* Data for this task:

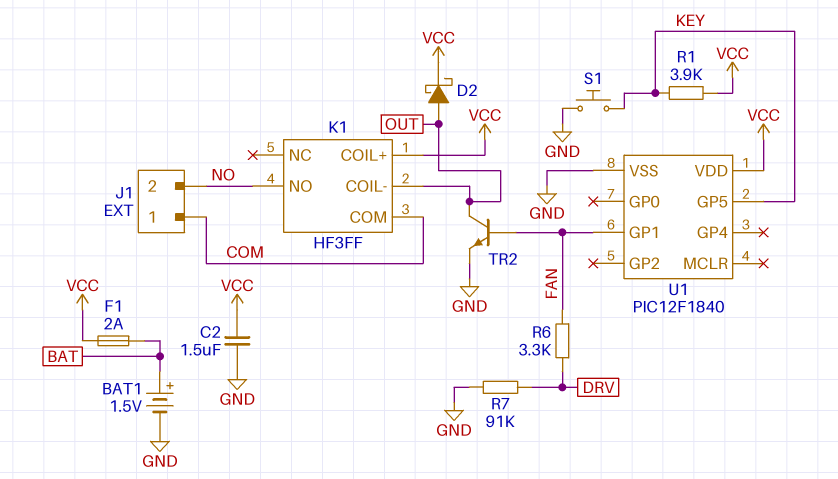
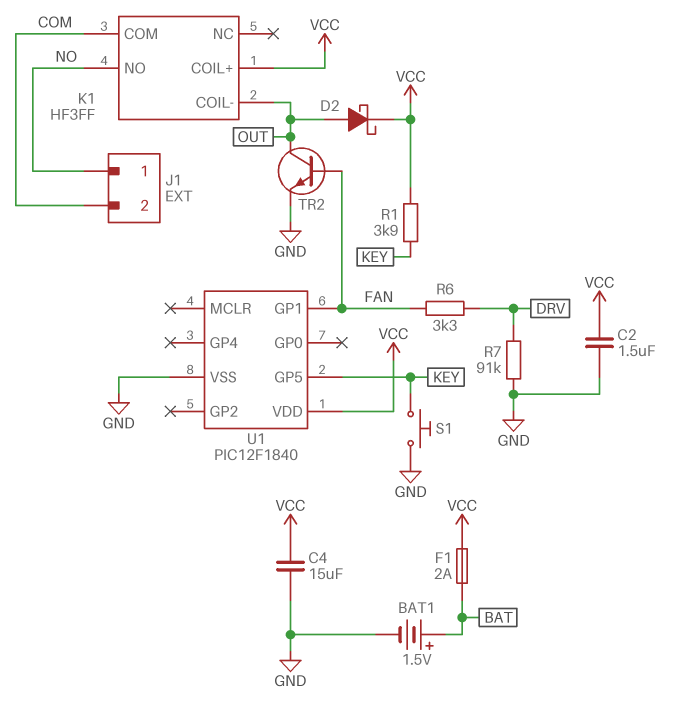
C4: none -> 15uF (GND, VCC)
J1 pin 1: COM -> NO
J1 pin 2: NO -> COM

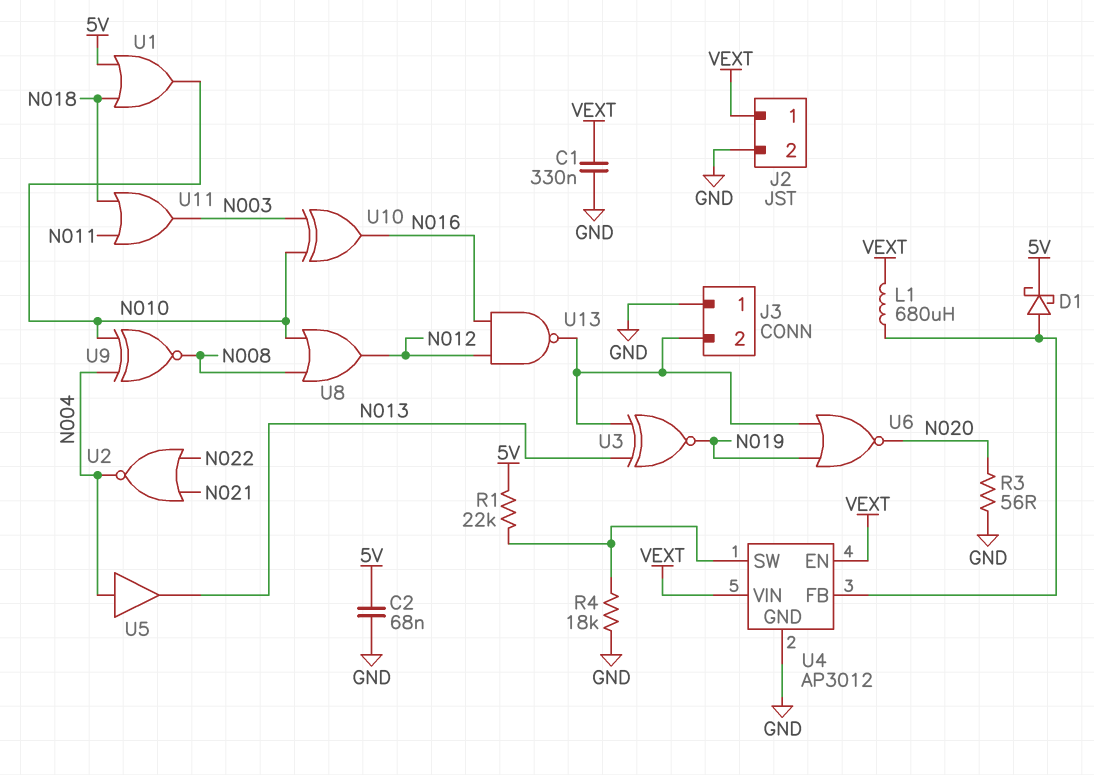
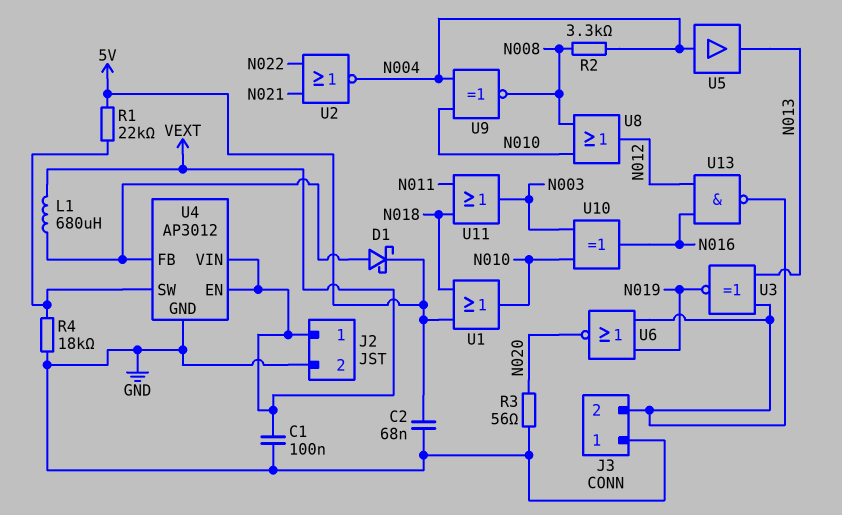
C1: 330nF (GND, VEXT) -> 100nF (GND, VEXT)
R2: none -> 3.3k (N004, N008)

* Task to complete:
For the entries above, transcribe precisely the lines from the one with "C1: 330nF (GND, VEXT) -> 100nF (GND, VEXT)" through the end, including both.

* Task solution:
C1: 330nF (GND, VEXT) -> 100nF (GND, VEXT)
R2: none -> 3.3k (N004, N008)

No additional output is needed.